ASSIGNED TASK:
The response must contain every line below in which "yellow" appears.

RECORDED DATA:
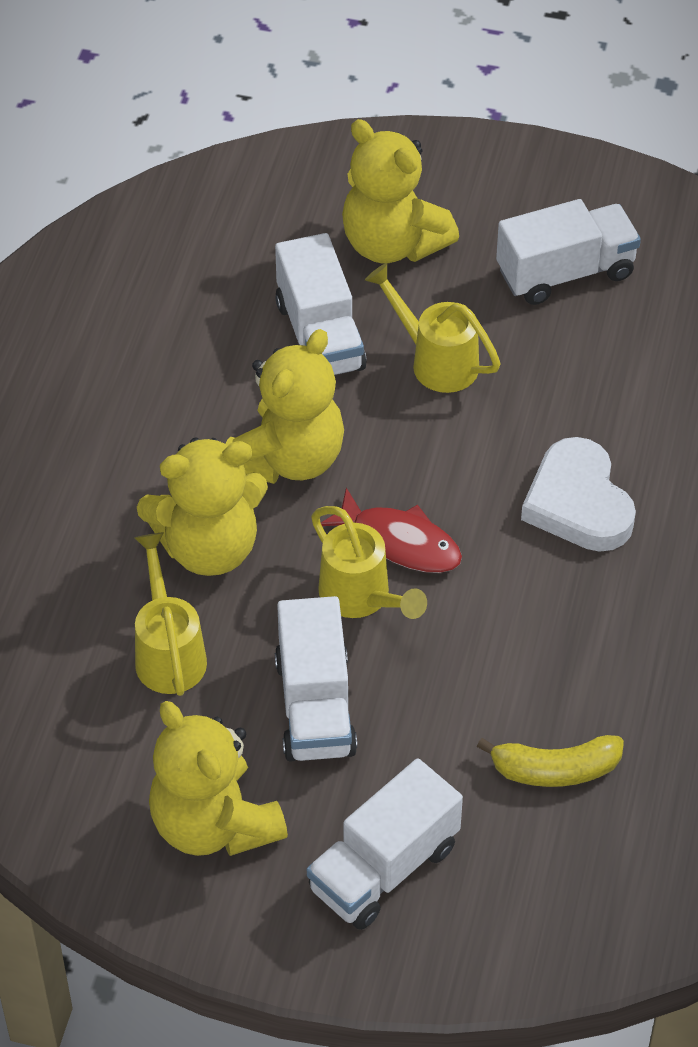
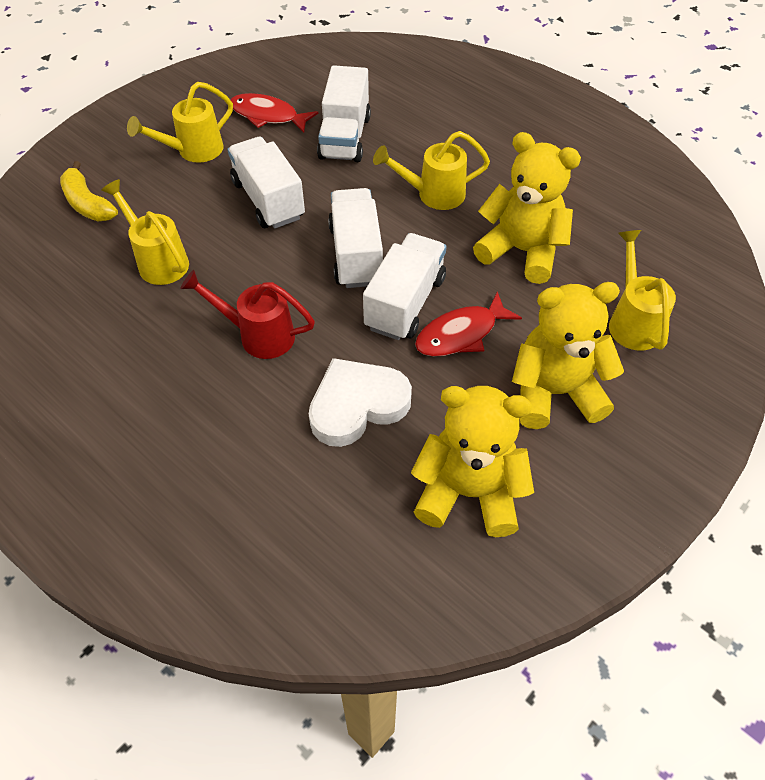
red fish: 1 -> 2
red watering can: 0 -> 1
yellow teddy bear: 4 -> 3
yellow watering can: 3 -> 4

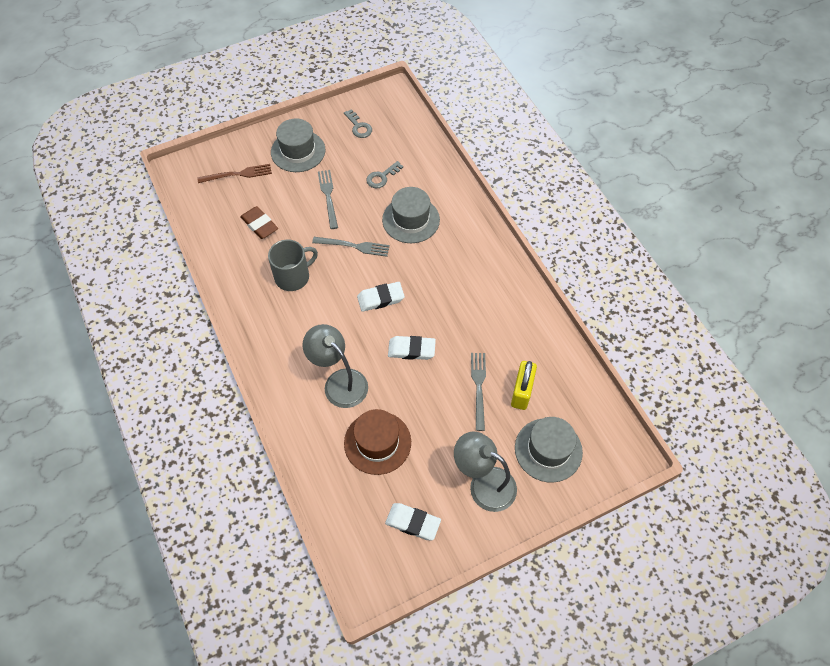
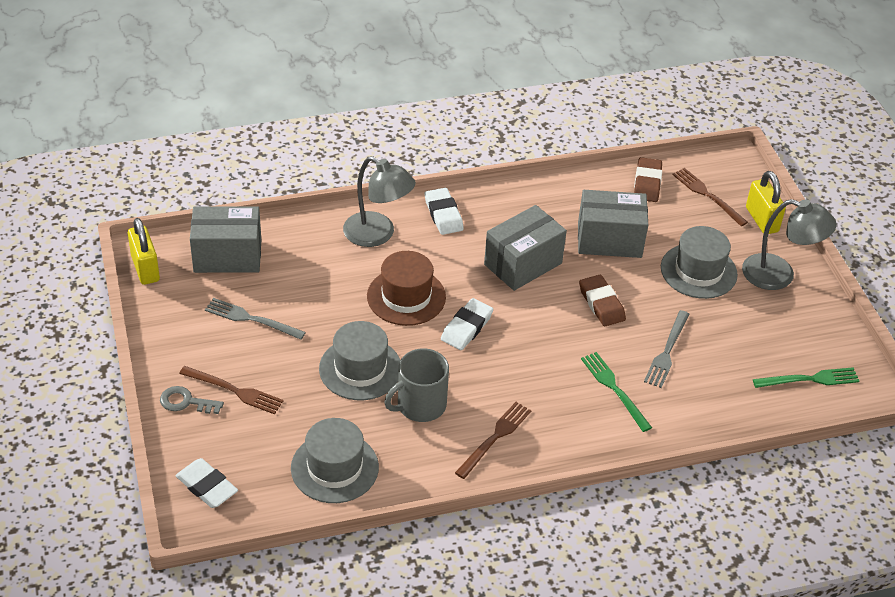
brown eraser: 1 -> 2
brown fork: 1 -> 3
green fork: 0 -> 2
grey box: 0 -> 3
grey fork: 3 -> 2
grey key: 2 -> 1
yellow padlock: 1 -> 2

WRITTEN RESPONSE:
yellow teddy bear: 4 -> 3
yellow watering can: 3 -> 4
yellow padlock: 1 -> 2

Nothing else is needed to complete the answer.